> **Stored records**
=== Section Start ===
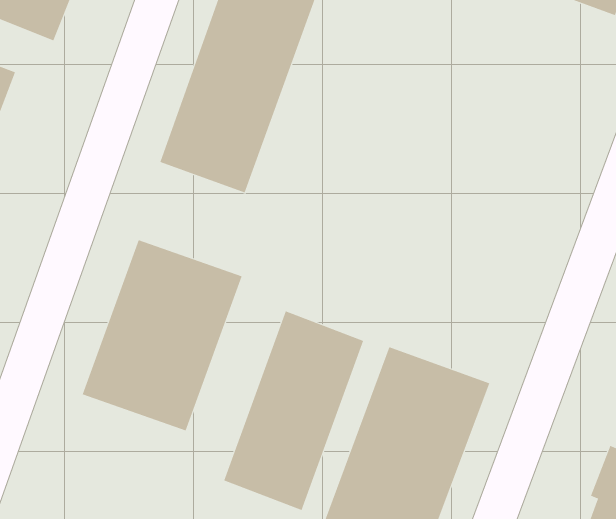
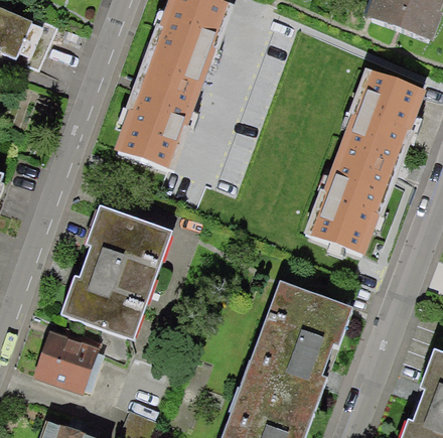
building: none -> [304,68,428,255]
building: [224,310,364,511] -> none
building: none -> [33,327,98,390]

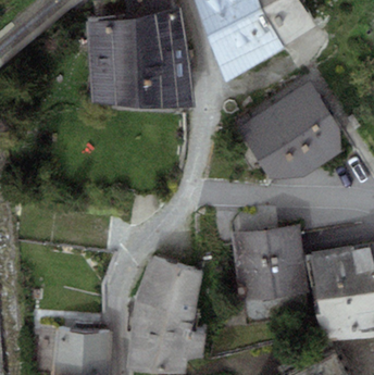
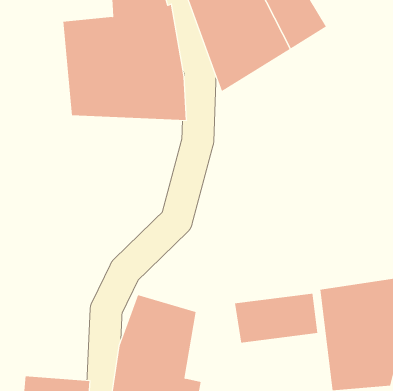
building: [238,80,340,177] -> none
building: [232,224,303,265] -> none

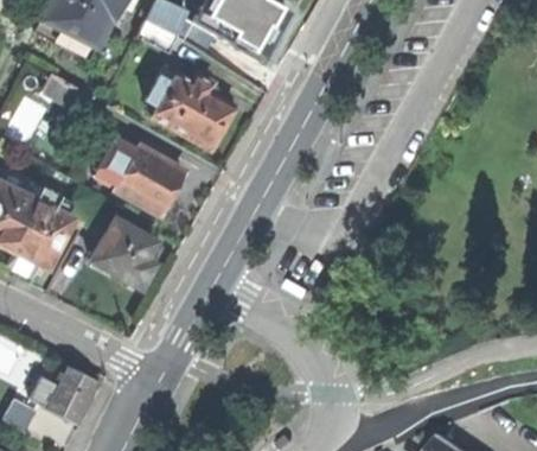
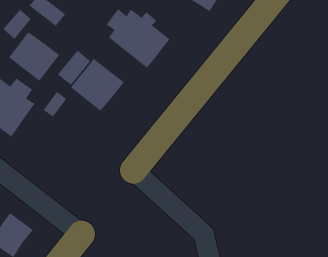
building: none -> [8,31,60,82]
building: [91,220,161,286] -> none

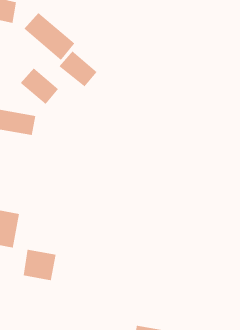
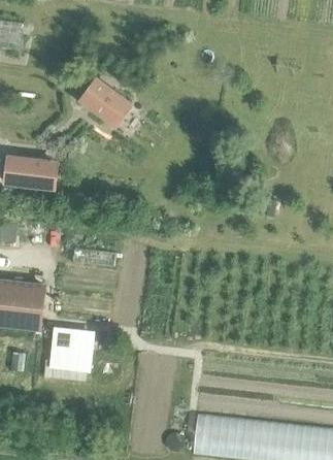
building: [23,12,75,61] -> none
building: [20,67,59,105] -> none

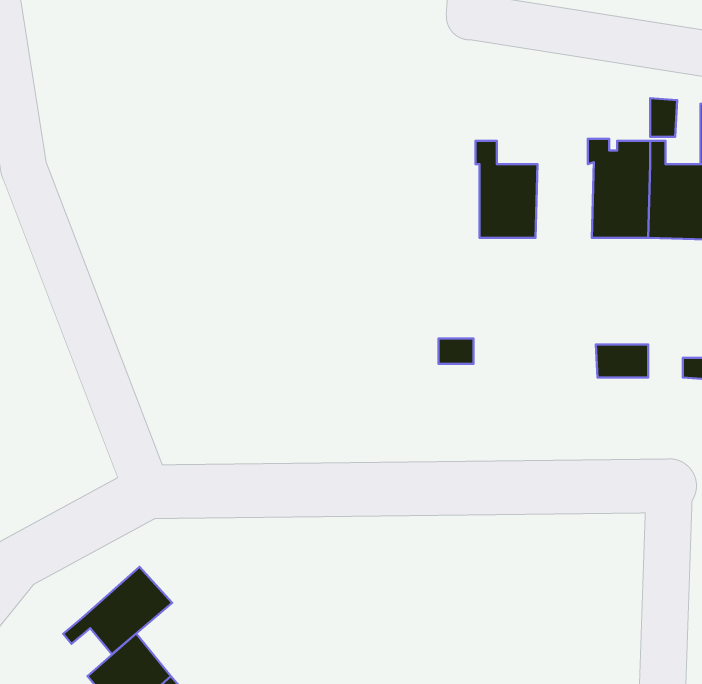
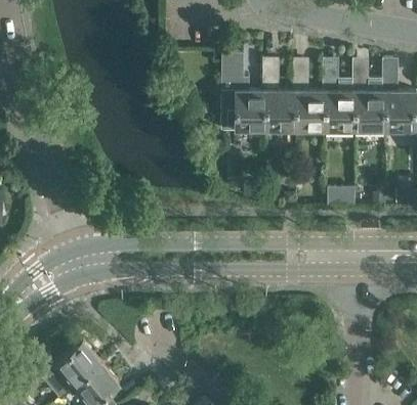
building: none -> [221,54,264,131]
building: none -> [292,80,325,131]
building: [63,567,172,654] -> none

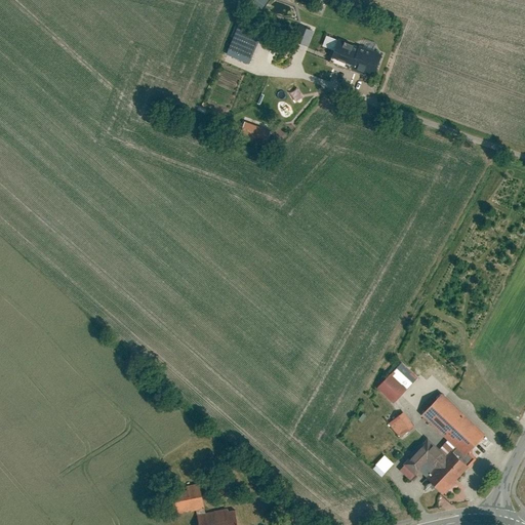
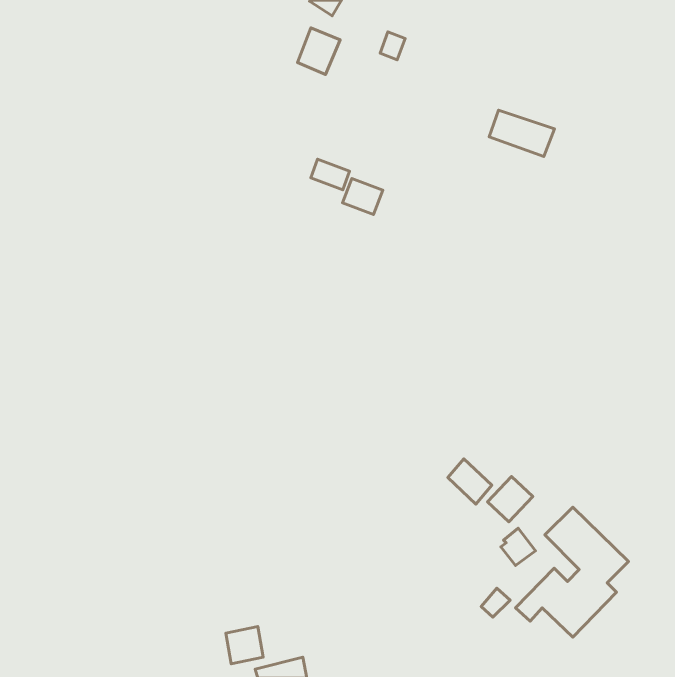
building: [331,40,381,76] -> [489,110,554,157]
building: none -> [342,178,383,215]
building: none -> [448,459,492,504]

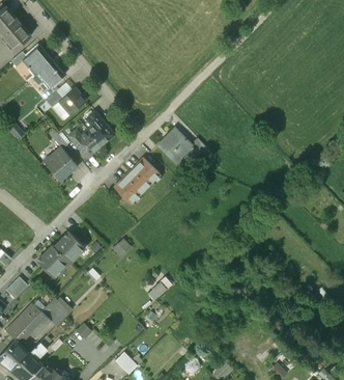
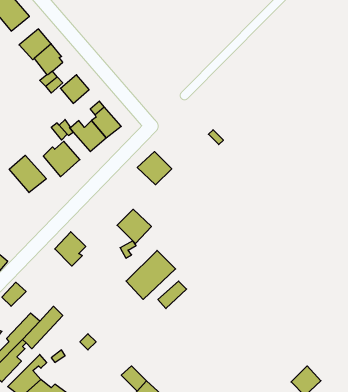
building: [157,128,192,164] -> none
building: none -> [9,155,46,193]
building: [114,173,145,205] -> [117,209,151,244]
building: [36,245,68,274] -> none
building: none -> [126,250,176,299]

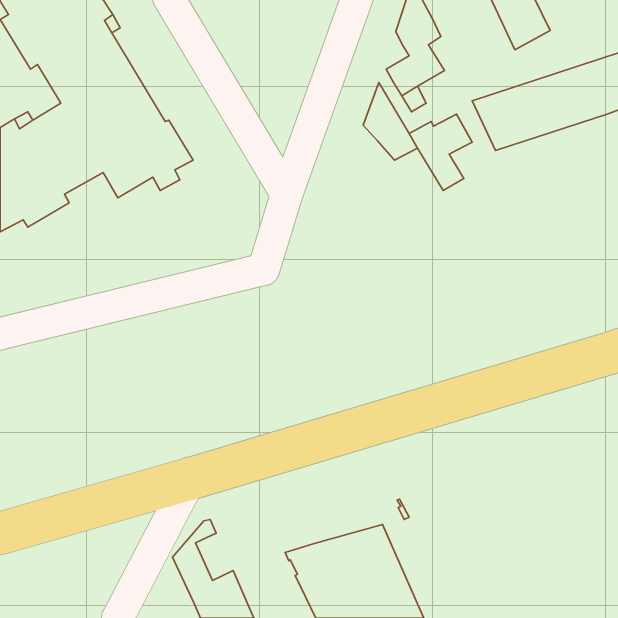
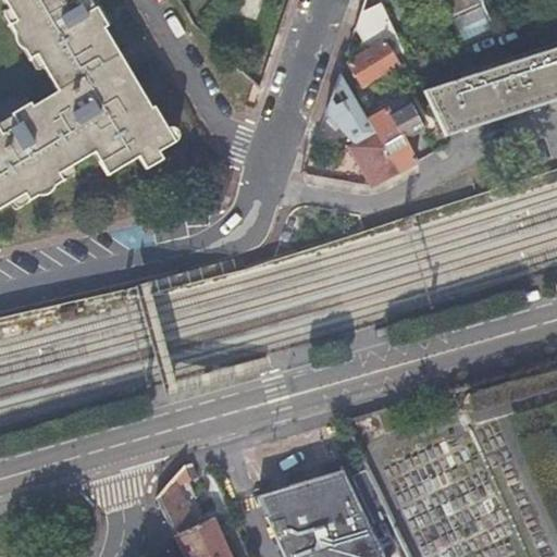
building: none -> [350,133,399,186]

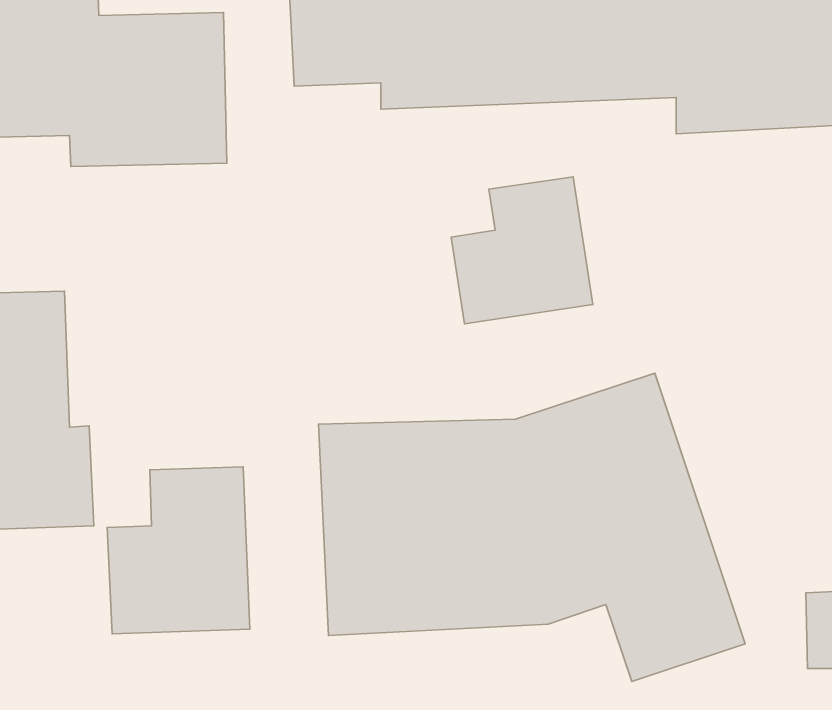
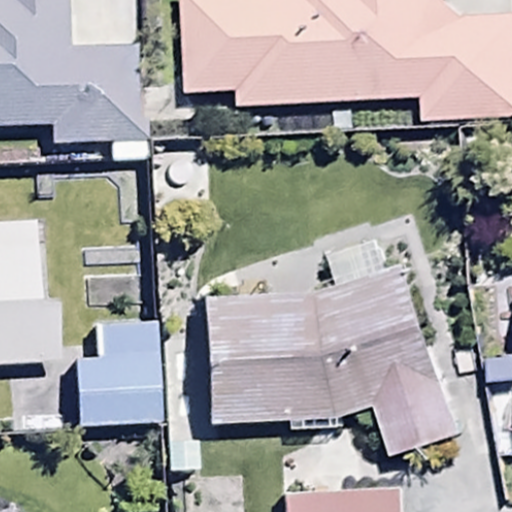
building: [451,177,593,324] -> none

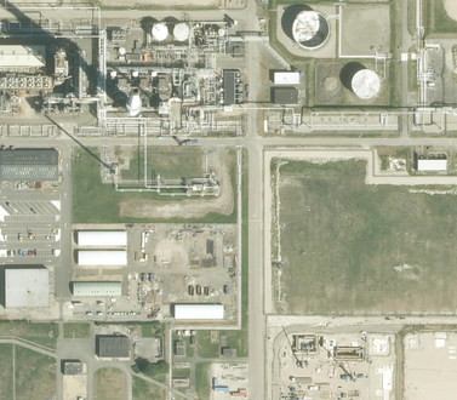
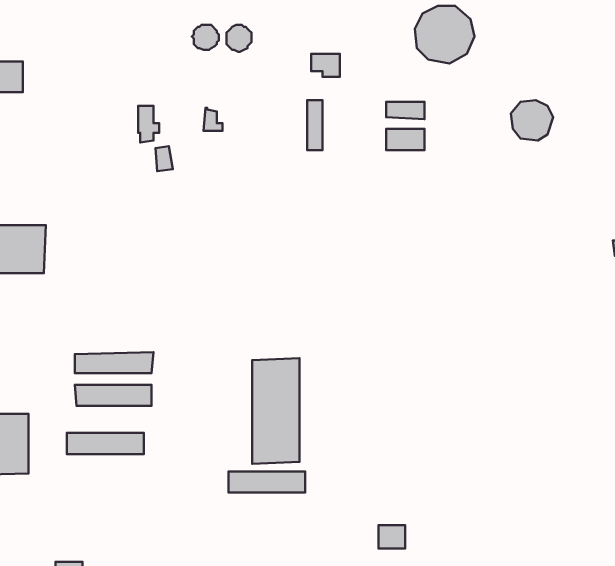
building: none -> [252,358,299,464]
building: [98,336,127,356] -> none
=== Section End ===
> **Request**
The copy should begin at the line containing "building: [23,12,75,61] -> none" and end at the last line of the data above; please restate those lines word for word without the pictures.

> **Expected output**
building: [23,12,75,61] -> none
building: [20,67,59,105] -> none

building: none -> [221,54,264,131]
building: none -> [292,80,325,131]
building: [63,567,172,654] -> none

building: [331,40,381,76] -> [489,110,554,157]
building: none -> [342,178,383,215]
building: none -> [448,459,492,504]

building: [157,128,192,164] -> none
building: none -> [9,155,46,193]
building: [114,173,145,205] -> [117,209,151,244]
building: [36,245,68,274] -> none
building: none -> [126,250,176,299]

building: none -> [350,133,399,186]

building: [451,177,593,324] -> none

building: none -> [252,358,299,464]
building: [98,336,127,356] -> none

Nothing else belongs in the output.